ABOUT THIS TASK: Restate word for word all of the lines below, with each image left out.

AVAILABLE DATA:

+++

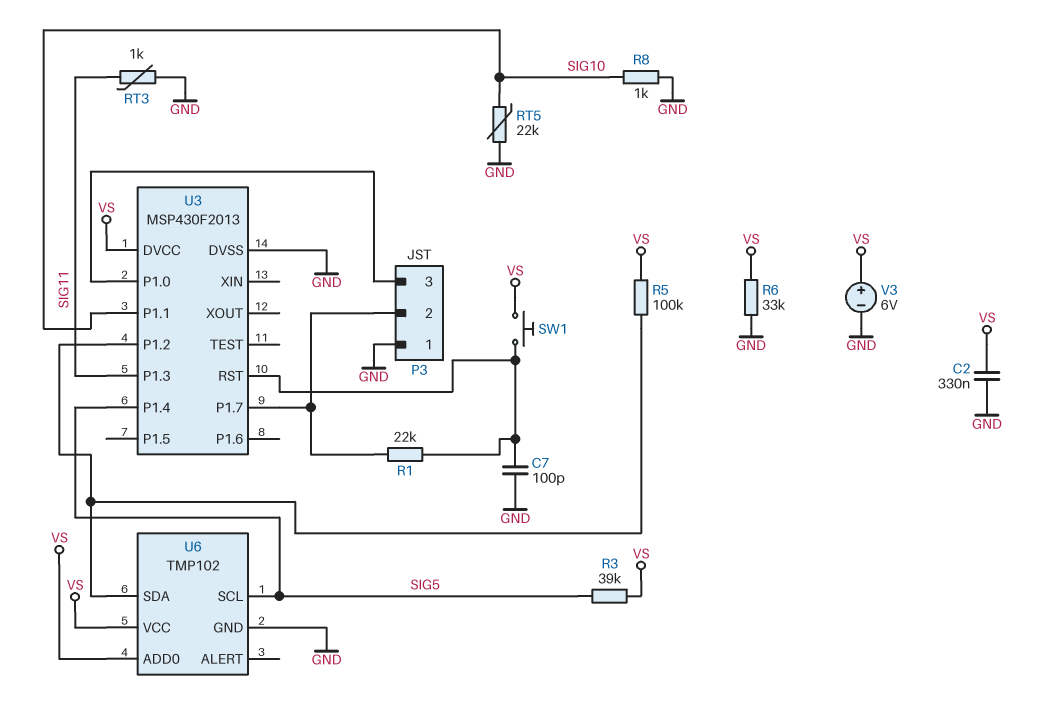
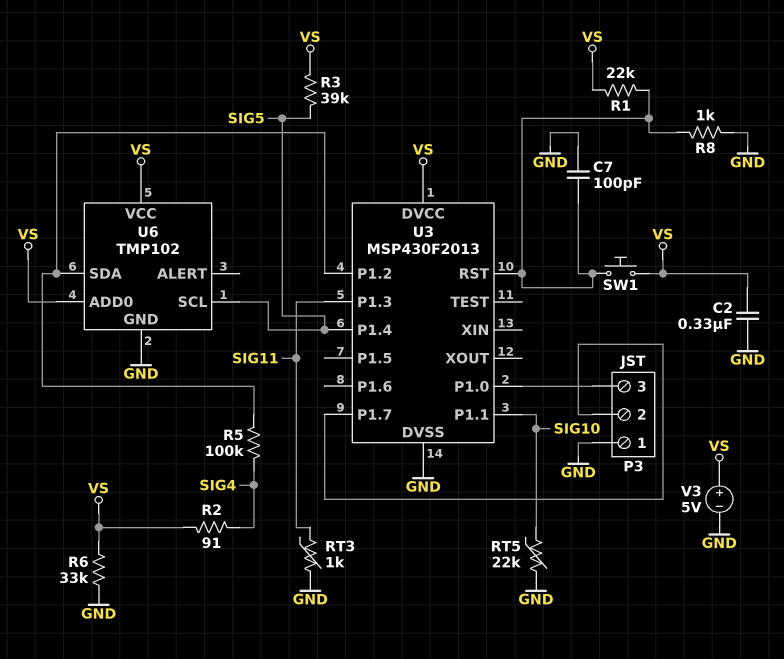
R1: 22k (P3/2, U3/RST) -> 22k (U3/RST, VS)
R2: none -> 91 (SIG4, VS)
R5: 100k (U3/P1.2, VS) -> 100k (SIG4, U3/P1.2)
R8: 1k (GND, SIG10) -> 1k (GND, U3/RST)
V3: 6V (plus VS, minus GND) -> 5V (plus VS, minus GND)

+++

REPLY TO THE EXERCISE:
R1: 22k (P3/2, U3/RST) -> 22k (U3/RST, VS)
R2: none -> 91 (SIG4, VS)
R5: 100k (U3/P1.2, VS) -> 100k (SIG4, U3/P1.2)
R8: 1k (GND, SIG10) -> 1k (GND, U3/RST)
V3: 6V (plus VS, minus GND) -> 5V (plus VS, minus GND)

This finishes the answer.